## WHAT YOU ARE ASKED TO DO
Search the entries for the word "none". Copy every line that holds it.

## LISTED RECORDS
>>>>

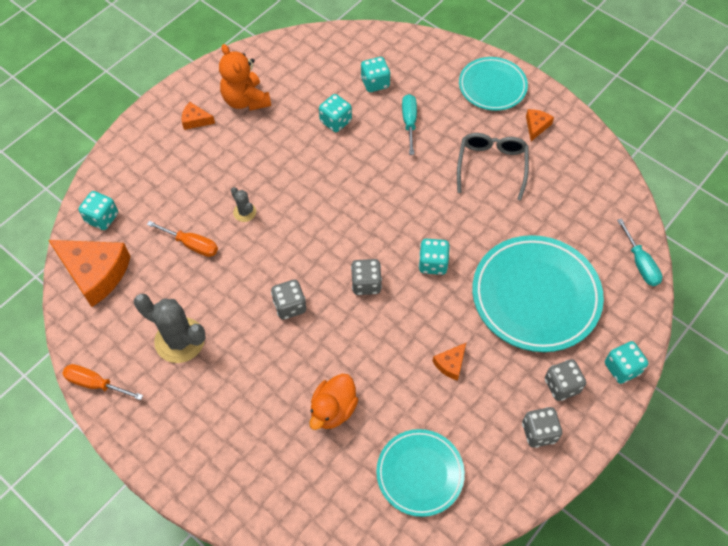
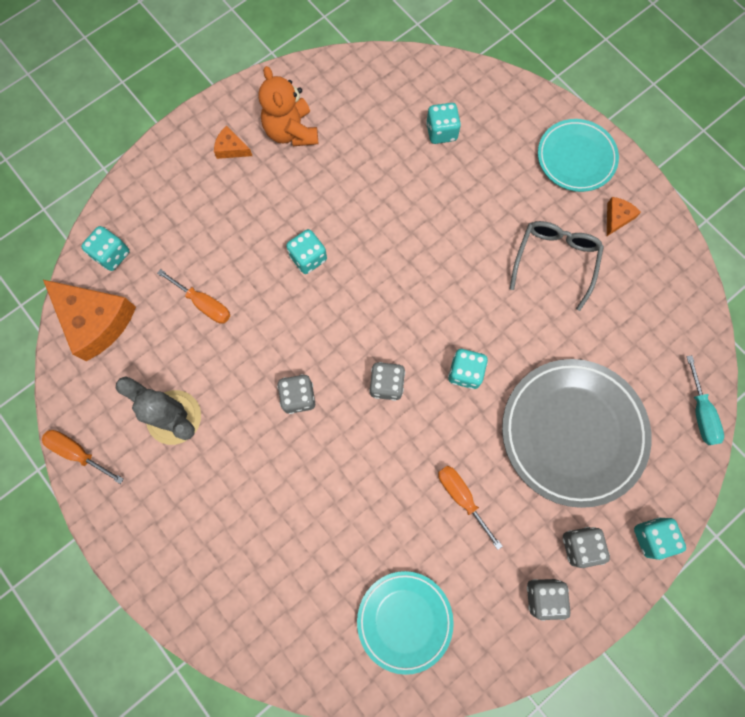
camera: 10 degrees right, 15 degrees up
grey cactus [231,187,256,222] -> none
orange duck [309,374,358,430] -> none
turquoise dice [319,94,352,132] -> turquoise dice moved to [286,229,327,274]
turquoise screwdriver [402,94,417,155] -> none
orange cheese [432,343,466,381] -> orange screwdriver [438,466,503,550]
turquoise plate [472,235,604,352] -> grey plate [502,359,652,508]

<<<<

## REPLY TO THE TASK
grey cactus [231,187,256,222] -> none
orange duck [309,374,358,430] -> none
turquoise screwdriver [402,94,417,155] -> none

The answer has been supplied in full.